WHAT THE TASK REQUIRES >> Report all lines of the records that contain "AGND".

RECORD EXCERPTS >>
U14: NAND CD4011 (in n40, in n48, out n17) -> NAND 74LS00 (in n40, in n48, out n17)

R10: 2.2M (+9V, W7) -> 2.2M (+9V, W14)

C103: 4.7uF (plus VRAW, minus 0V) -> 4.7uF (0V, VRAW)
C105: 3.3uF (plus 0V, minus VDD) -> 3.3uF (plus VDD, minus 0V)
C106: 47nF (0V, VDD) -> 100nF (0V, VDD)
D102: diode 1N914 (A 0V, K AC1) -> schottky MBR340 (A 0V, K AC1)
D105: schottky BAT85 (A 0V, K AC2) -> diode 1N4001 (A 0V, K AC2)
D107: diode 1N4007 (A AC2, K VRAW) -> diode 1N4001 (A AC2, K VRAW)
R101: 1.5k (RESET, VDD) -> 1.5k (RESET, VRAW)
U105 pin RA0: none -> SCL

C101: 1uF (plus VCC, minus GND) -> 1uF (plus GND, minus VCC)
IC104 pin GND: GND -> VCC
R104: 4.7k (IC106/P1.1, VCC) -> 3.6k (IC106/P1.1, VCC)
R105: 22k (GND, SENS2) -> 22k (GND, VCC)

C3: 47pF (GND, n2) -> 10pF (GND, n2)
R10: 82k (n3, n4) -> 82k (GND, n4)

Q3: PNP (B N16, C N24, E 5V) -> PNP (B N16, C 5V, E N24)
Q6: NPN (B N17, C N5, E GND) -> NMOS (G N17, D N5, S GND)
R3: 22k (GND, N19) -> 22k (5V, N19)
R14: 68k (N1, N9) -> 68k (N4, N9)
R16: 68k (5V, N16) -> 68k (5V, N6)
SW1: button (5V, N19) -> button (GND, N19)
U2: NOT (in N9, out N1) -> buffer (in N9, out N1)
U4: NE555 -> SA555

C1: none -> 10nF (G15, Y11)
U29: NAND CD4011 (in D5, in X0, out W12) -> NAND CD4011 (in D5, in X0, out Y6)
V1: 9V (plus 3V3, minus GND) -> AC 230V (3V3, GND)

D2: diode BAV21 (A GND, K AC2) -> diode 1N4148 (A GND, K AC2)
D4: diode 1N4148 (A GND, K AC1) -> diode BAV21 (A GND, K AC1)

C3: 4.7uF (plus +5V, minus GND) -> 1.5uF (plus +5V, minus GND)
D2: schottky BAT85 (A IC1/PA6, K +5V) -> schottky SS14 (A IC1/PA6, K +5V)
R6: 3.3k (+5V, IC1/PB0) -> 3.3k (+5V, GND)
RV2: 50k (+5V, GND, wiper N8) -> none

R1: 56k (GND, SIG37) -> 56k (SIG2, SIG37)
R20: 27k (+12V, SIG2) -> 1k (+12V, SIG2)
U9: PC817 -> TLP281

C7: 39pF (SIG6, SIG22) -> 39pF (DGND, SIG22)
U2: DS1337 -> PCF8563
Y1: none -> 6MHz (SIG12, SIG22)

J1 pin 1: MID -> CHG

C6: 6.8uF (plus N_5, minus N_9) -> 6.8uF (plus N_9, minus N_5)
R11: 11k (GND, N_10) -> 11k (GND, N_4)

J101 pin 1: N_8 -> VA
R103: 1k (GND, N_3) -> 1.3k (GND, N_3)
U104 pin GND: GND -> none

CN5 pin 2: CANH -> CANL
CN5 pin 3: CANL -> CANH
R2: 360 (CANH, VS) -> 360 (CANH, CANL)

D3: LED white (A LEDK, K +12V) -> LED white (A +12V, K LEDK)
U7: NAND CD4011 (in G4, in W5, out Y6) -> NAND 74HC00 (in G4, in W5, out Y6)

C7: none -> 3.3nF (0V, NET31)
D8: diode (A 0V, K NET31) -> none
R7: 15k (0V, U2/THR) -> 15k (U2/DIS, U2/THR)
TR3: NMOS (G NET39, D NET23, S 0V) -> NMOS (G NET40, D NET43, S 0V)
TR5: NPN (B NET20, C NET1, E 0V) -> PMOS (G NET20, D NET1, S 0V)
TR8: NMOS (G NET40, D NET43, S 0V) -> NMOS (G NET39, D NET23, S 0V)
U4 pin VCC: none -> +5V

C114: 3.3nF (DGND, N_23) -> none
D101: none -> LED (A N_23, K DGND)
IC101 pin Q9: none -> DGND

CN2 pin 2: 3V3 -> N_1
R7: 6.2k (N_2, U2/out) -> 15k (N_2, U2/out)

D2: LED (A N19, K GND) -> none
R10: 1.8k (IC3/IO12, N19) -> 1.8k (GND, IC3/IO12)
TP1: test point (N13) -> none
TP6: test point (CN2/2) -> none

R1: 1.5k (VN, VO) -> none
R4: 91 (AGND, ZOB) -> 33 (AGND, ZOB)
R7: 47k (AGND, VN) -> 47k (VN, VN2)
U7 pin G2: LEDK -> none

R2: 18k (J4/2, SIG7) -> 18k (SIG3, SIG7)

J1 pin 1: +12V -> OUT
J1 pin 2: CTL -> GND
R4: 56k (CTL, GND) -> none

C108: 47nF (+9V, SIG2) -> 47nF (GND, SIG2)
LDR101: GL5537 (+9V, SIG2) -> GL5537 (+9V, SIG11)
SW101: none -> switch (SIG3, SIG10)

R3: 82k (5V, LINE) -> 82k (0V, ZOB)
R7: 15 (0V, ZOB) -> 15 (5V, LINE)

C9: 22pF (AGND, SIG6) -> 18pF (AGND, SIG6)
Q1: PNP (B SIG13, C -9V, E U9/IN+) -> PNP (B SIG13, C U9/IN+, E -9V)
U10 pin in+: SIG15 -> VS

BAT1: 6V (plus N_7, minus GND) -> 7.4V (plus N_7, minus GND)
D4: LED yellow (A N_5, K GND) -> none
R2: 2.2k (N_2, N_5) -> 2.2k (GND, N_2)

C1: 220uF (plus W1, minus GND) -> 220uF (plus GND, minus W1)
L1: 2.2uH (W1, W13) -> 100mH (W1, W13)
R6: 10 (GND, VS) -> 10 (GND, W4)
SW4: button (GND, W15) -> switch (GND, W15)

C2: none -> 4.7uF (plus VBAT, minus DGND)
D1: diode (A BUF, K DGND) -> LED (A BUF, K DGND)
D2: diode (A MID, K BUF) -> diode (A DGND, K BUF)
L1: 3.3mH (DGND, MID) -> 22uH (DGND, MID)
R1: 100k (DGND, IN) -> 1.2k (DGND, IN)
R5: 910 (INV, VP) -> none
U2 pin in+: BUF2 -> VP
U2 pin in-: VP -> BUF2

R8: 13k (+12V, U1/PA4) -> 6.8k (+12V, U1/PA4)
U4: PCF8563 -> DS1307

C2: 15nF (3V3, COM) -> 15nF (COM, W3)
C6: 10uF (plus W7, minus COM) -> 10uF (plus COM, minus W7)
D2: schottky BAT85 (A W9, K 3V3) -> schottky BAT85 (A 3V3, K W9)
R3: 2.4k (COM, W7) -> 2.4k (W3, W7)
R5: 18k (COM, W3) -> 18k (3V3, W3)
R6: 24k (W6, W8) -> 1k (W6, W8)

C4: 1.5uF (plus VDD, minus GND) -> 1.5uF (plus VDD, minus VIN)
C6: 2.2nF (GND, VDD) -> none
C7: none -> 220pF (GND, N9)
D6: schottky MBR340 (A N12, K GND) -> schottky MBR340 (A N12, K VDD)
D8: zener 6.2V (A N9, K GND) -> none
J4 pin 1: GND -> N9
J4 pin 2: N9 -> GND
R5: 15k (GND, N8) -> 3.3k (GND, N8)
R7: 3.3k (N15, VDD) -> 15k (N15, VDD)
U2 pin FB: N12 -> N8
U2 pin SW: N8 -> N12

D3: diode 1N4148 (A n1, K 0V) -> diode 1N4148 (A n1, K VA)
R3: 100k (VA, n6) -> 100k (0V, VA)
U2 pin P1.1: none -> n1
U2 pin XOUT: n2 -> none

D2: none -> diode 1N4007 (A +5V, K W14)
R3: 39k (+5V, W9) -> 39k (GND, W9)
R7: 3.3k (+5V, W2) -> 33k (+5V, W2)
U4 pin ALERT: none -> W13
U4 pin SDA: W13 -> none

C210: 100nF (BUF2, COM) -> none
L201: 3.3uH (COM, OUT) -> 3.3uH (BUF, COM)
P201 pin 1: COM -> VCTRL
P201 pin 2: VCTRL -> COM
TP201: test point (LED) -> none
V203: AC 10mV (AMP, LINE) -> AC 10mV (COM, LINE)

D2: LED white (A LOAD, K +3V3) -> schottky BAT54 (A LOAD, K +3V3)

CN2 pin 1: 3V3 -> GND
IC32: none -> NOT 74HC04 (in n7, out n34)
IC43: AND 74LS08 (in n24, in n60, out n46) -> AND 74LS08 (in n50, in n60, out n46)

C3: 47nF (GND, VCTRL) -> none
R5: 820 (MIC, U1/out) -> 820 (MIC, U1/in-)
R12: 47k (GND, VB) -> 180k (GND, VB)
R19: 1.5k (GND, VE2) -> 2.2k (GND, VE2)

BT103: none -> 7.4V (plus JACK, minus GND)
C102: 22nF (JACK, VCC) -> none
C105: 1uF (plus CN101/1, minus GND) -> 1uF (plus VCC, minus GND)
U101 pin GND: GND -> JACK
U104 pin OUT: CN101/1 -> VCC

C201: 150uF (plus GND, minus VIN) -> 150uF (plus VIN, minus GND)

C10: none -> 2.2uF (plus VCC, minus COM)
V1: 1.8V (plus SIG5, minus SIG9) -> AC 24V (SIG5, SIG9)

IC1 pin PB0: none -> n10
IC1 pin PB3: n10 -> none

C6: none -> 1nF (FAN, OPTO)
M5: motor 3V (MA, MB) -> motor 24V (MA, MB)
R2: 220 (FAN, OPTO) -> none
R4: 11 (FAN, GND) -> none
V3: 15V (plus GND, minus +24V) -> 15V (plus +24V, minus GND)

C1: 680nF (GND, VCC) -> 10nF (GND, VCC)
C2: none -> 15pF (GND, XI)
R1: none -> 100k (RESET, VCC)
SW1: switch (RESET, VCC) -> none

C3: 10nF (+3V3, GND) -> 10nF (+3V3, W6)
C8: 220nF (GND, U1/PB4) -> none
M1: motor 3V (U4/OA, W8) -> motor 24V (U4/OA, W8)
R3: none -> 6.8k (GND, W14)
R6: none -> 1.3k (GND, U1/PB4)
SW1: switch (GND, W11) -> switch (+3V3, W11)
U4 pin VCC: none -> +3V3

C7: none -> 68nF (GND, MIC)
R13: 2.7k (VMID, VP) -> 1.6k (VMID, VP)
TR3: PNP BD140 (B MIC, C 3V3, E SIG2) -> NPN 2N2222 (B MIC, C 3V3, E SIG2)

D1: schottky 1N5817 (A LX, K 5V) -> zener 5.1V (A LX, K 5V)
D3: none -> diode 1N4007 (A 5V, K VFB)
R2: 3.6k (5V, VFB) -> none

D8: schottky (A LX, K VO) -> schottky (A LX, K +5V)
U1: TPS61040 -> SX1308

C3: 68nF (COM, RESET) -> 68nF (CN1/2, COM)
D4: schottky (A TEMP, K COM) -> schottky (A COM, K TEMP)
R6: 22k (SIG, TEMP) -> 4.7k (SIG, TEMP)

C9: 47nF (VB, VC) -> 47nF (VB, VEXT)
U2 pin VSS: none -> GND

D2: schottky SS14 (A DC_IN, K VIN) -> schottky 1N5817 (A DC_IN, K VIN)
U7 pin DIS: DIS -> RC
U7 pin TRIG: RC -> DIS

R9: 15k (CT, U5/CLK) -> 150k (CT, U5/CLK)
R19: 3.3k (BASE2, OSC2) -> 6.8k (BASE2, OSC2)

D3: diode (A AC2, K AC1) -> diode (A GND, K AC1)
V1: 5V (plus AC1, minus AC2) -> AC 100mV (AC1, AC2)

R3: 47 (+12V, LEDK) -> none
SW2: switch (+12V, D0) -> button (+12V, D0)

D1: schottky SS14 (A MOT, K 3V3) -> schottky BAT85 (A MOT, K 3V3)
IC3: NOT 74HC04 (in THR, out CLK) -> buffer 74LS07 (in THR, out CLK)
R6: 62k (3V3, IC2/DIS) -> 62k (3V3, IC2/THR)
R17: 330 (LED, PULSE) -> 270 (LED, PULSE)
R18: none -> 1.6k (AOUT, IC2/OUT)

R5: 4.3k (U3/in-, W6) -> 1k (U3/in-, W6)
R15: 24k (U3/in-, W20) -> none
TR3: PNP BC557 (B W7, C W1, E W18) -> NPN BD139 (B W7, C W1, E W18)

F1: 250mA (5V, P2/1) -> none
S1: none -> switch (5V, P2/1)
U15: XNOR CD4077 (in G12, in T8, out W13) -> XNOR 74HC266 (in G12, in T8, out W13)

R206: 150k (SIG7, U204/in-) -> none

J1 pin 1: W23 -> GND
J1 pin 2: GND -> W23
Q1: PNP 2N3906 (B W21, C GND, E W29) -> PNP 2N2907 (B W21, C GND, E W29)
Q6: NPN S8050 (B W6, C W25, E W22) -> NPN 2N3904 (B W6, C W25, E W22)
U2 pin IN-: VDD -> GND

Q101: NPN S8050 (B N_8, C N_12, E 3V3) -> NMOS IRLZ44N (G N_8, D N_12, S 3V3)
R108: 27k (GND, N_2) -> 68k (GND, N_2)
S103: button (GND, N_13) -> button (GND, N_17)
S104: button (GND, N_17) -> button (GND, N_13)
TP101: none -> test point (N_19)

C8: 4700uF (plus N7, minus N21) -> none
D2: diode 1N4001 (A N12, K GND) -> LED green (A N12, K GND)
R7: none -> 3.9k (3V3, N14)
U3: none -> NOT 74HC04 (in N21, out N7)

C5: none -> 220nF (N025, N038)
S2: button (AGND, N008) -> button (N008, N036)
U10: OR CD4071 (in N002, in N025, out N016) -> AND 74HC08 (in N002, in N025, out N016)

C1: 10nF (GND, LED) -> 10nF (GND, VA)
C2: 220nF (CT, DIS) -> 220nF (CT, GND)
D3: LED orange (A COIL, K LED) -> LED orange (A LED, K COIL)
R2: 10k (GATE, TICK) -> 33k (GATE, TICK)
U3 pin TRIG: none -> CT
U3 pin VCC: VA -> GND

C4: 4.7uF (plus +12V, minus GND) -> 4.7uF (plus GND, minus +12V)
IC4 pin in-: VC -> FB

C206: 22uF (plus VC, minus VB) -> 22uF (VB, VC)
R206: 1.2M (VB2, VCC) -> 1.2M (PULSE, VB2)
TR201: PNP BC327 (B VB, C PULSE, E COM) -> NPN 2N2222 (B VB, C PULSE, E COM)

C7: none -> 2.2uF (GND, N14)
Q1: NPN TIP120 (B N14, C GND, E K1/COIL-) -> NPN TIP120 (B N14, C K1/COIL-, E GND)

RESULT OF THE TASK >>
R4: 91 (AGND, ZOB) -> 33 (AGND, ZOB)
R7: 47k (AGND, VN) -> 47k (VN, VN2)
C9: 22pF (AGND, SIG6) -> 18pF (AGND, SIG6)
S2: button (AGND, N008) -> button (N008, N036)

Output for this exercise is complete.